Your task
Print only the lines below, from the very first to the one containing "(373, 132) = (229, 201): none", exactly as they stand. Do not print pictures.

[Before-and-after object listings]
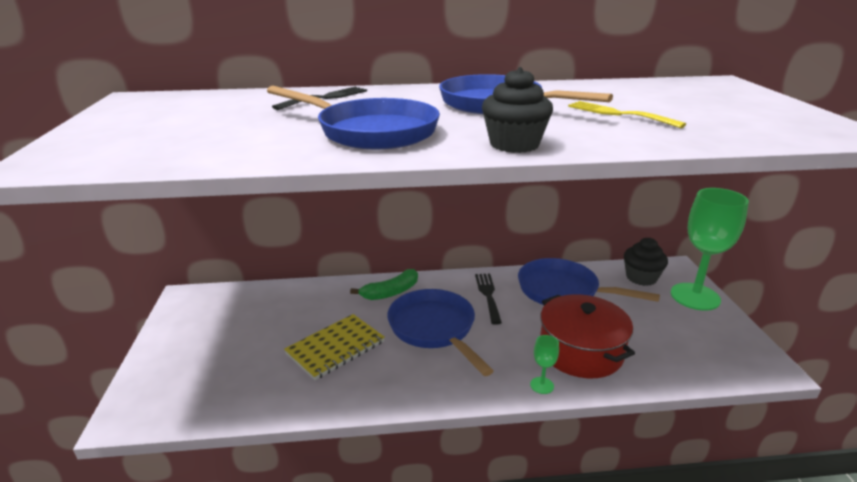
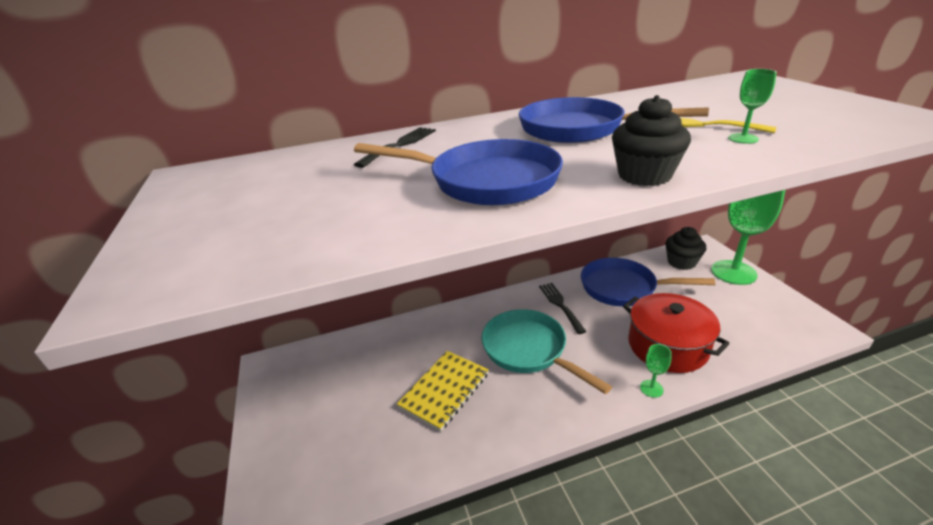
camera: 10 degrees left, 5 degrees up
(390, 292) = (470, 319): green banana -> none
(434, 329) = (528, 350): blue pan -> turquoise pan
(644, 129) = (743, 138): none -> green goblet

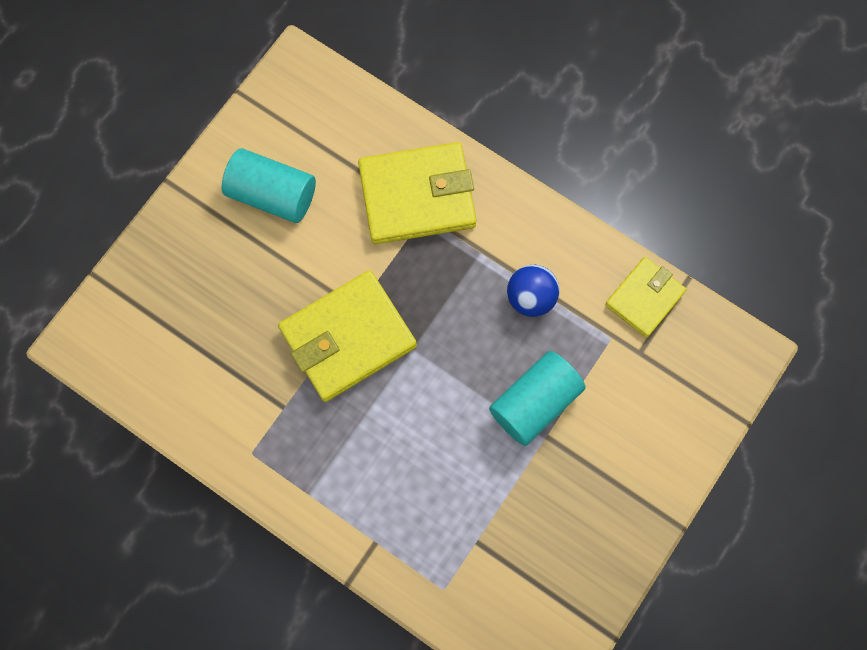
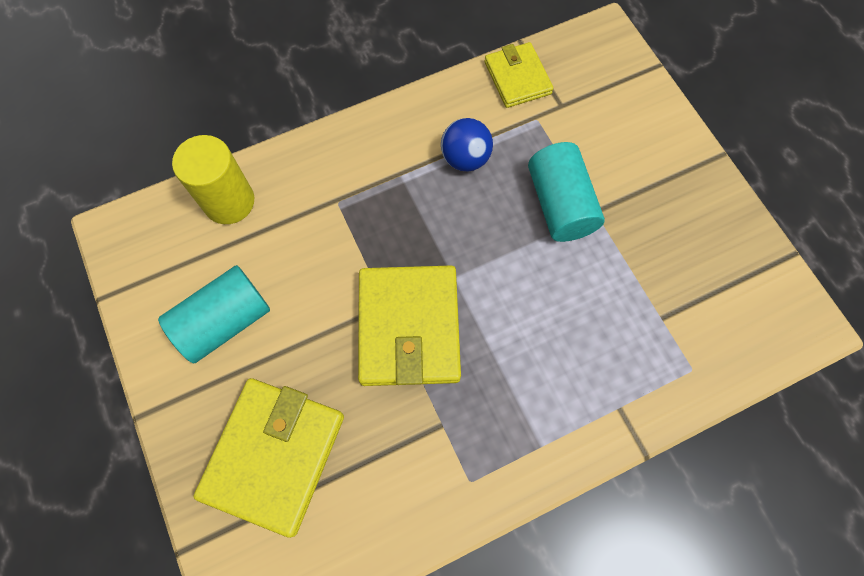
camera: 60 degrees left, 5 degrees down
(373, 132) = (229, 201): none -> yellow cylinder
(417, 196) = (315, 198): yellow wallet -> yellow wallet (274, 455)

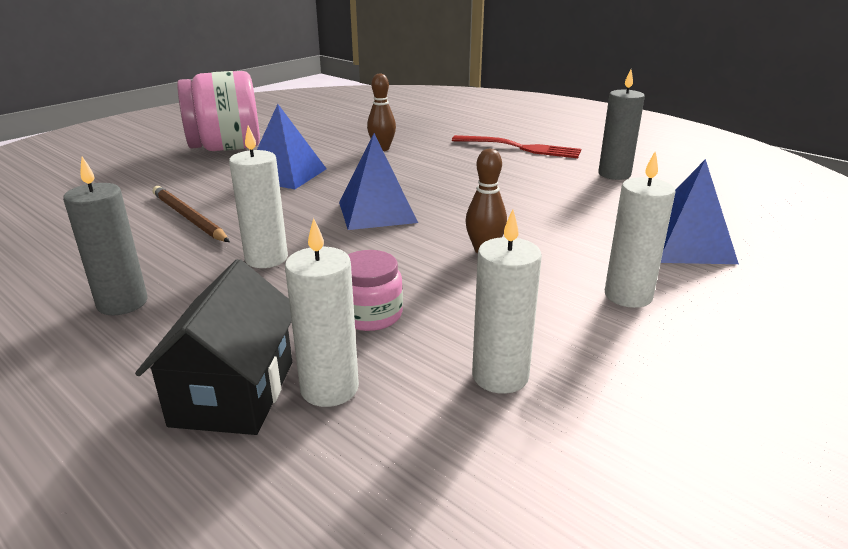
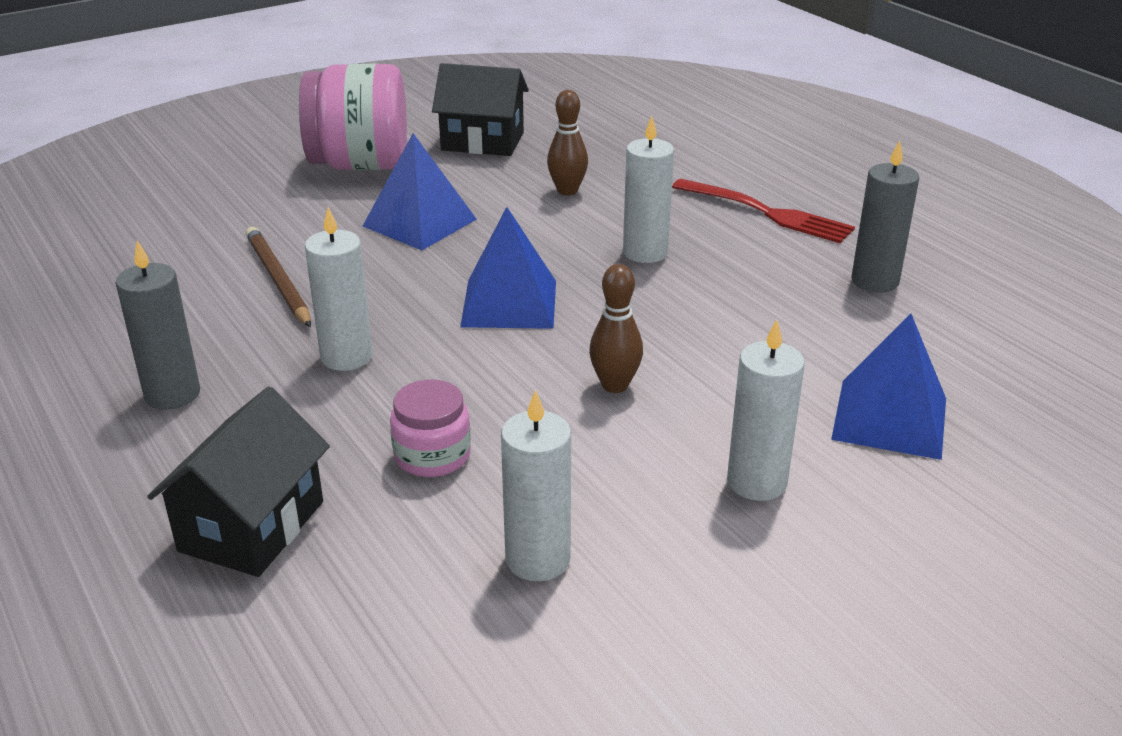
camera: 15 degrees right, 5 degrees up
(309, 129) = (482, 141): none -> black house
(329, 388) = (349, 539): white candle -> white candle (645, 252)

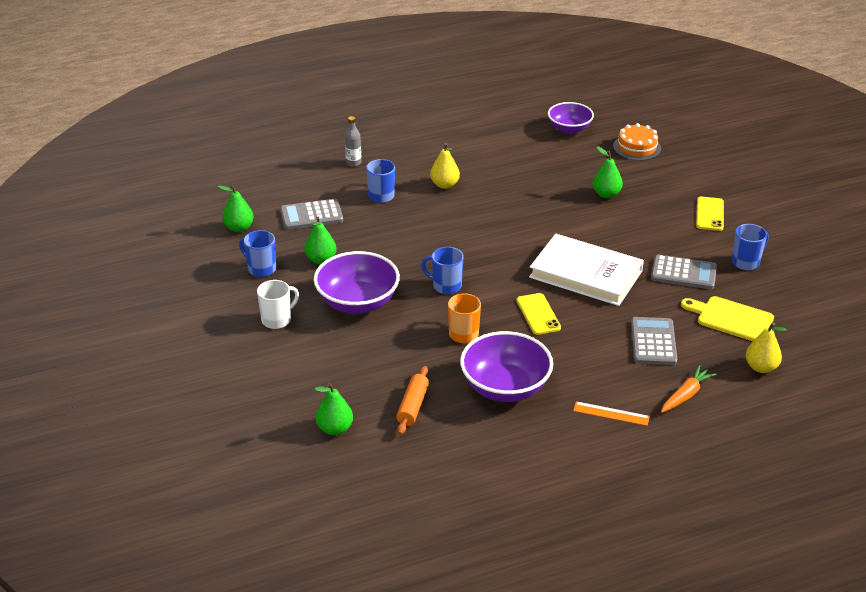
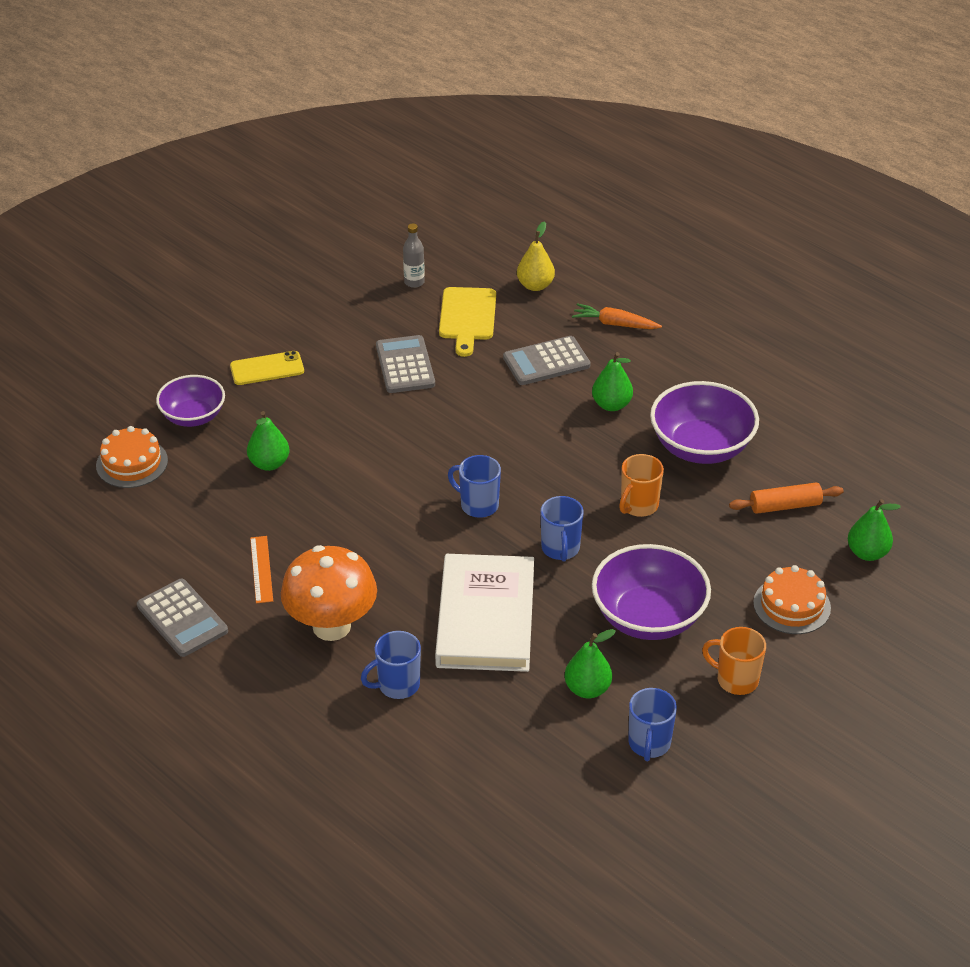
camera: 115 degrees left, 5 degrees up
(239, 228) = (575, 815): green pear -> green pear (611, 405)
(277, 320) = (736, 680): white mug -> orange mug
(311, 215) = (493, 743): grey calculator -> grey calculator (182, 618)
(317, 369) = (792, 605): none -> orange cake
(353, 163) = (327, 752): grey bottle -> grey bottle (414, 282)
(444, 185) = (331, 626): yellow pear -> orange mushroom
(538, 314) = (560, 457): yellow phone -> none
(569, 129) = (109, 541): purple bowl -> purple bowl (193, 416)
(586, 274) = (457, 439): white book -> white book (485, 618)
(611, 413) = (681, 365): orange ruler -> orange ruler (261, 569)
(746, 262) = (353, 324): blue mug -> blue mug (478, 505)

Exercise result
camera: 10 degrees left, 5 degrees up
(390, 292) = (470, 319): green banana -> none
(434, 329) = (528, 350): blue pan -> turquoise pan
(644, 129) = (743, 138): none -> green goblet

camera: 60 degrees left, 5 degrees down
(373, 132) = (229, 201): none -> yellow cylinder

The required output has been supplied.